TASK =
In this exercise, return only the lines that run from the line with "R4: 22k (GND, P2/1) -> 47k (GND, P2/1)" to the end of the entries below, both included. Pictures are not copied.

☆ ☆ ☆ ☆

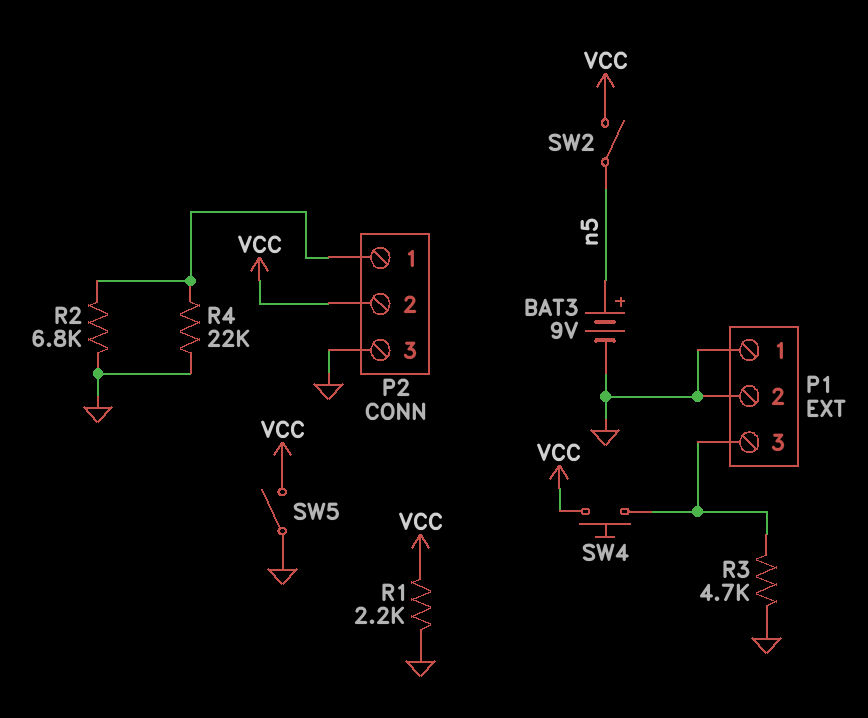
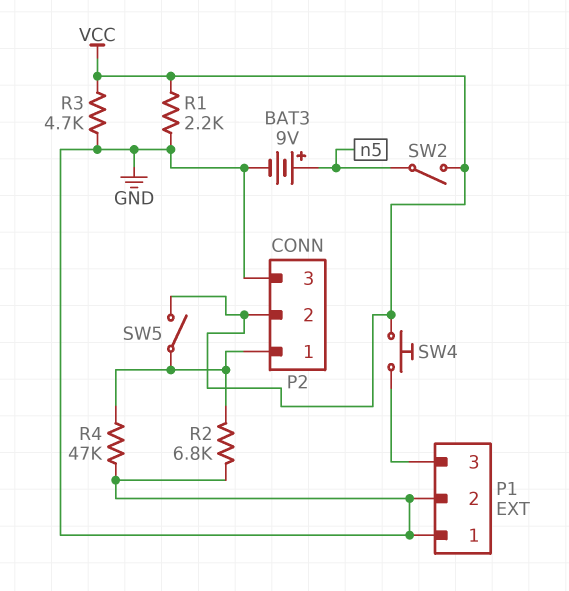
R3: 4.7k (GND, P1/3) -> 4.7k (GND, VCC)
R4: 22k (GND, P2/1) -> 47k (GND, P2/1)
SW5: switch (GND, VCC) -> switch (P2/1, VCC)

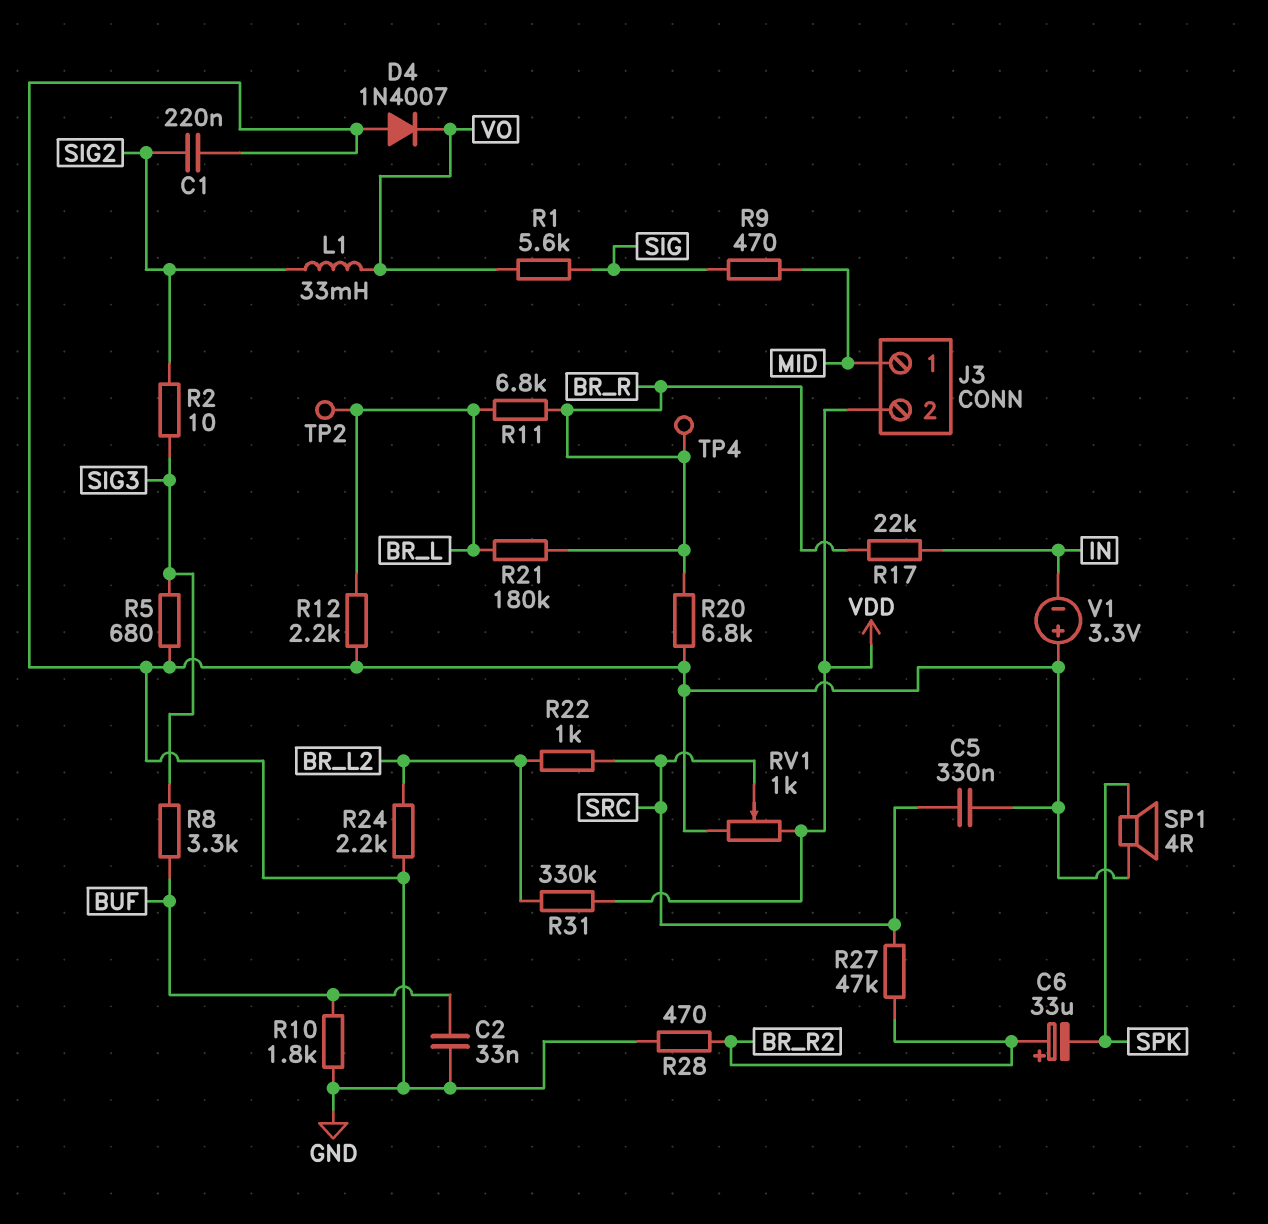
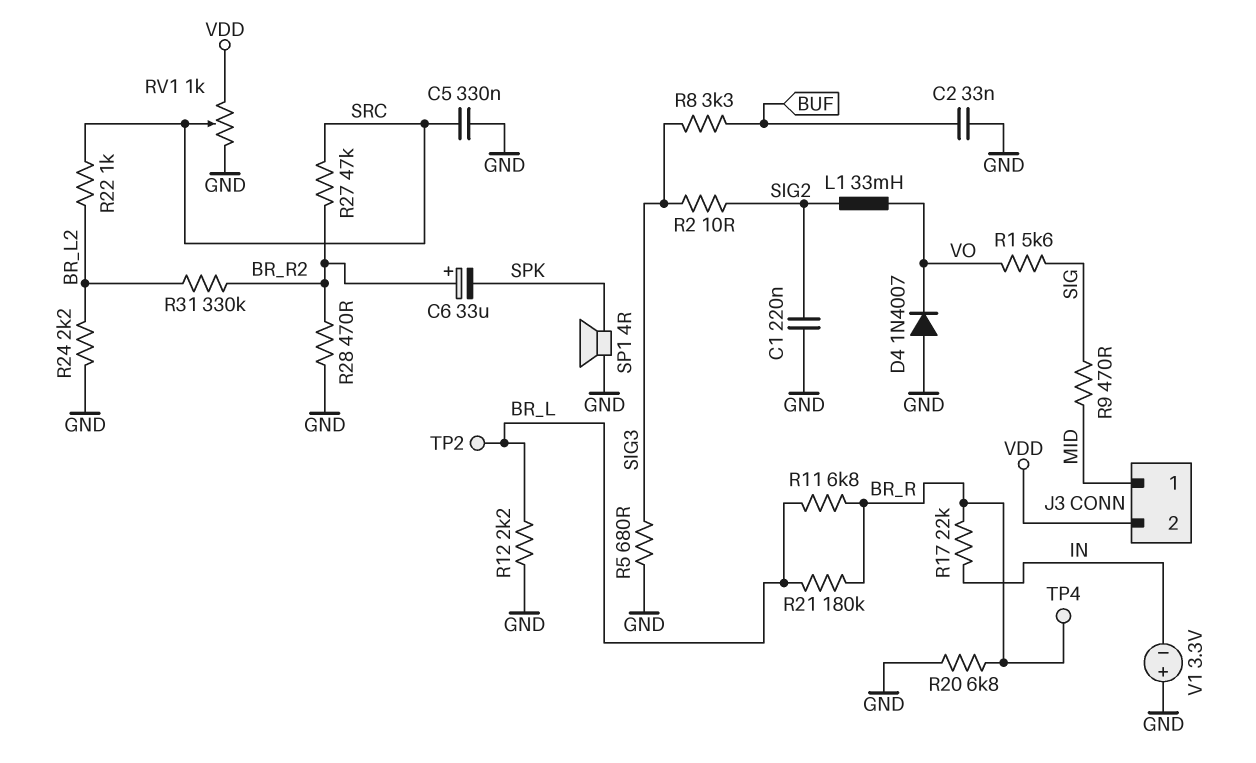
R10: 1.8k (BUF, GND) -> none
R31: 330k (BR_L2, VDD) -> 330k (BR_L2, BR_R2)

☆ ☆ ☆ ☆

OUTPUT FOR THIS TASK =
R4: 22k (GND, P2/1) -> 47k (GND, P2/1)
SW5: switch (GND, VCC) -> switch (P2/1, VCC)

R10: 1.8k (BUF, GND) -> none
R31: 330k (BR_L2, VDD) -> 330k (BR_L2, BR_R2)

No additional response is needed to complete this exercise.